**Exercise instructions:**
Wherever "blue" appears in the records below, copy the line that holds it.

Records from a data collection

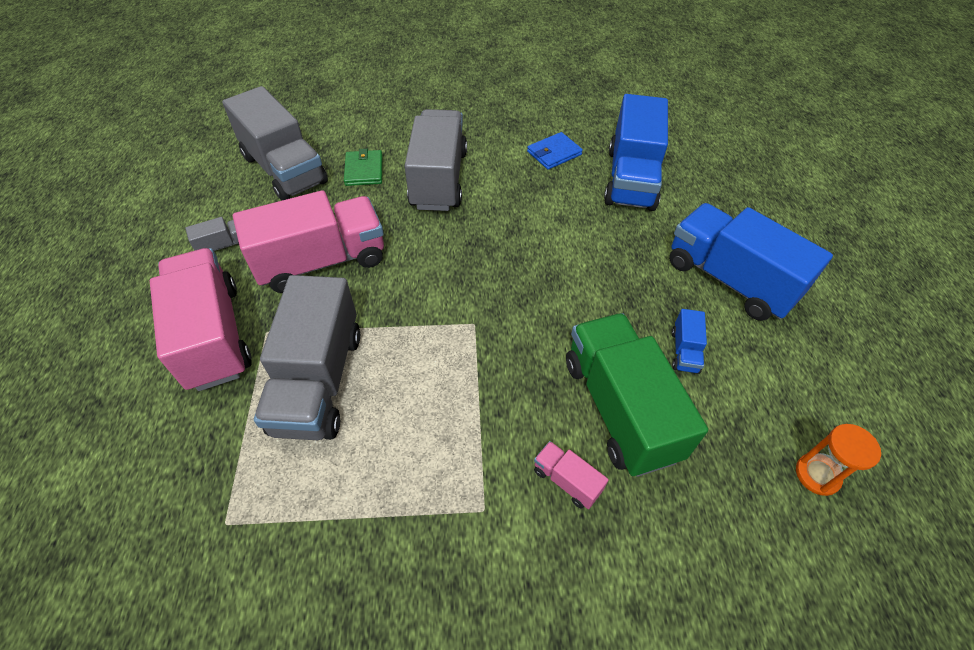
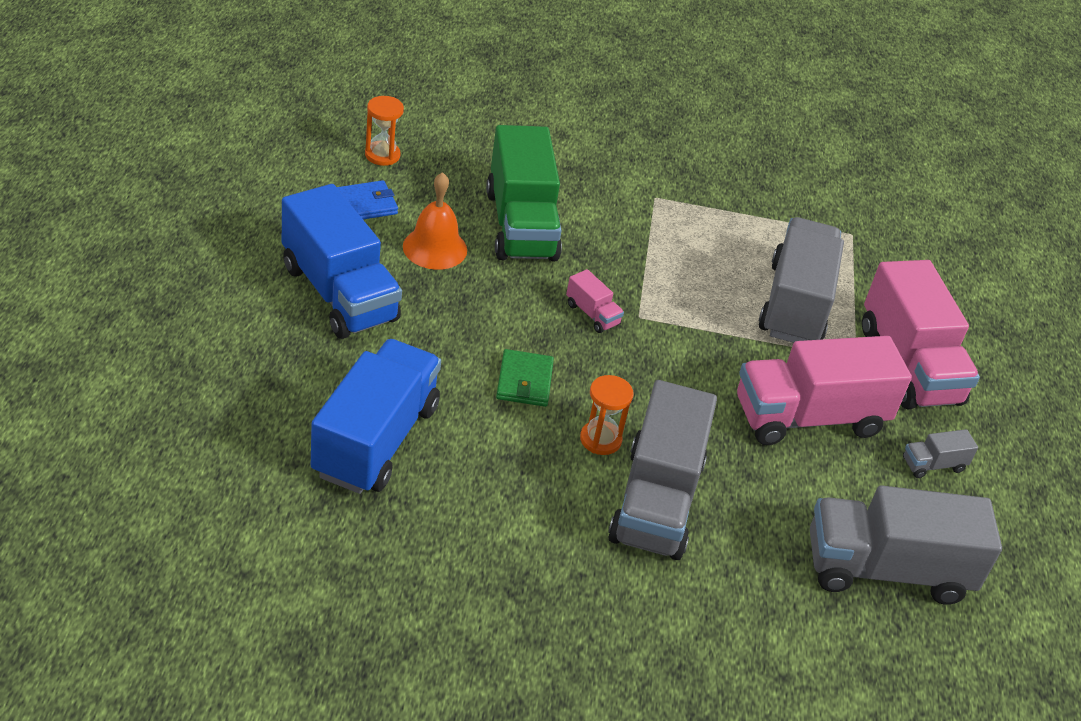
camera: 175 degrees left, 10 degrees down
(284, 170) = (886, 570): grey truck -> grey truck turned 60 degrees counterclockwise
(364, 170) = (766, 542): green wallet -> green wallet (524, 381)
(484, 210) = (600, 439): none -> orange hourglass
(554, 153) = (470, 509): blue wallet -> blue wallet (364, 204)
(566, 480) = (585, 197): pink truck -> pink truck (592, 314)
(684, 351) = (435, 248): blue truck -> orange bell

**Expected output:**
(554, 153) = (470, 509): blue wallet -> blue wallet (364, 204)
(684, 351) = (435, 248): blue truck -> orange bell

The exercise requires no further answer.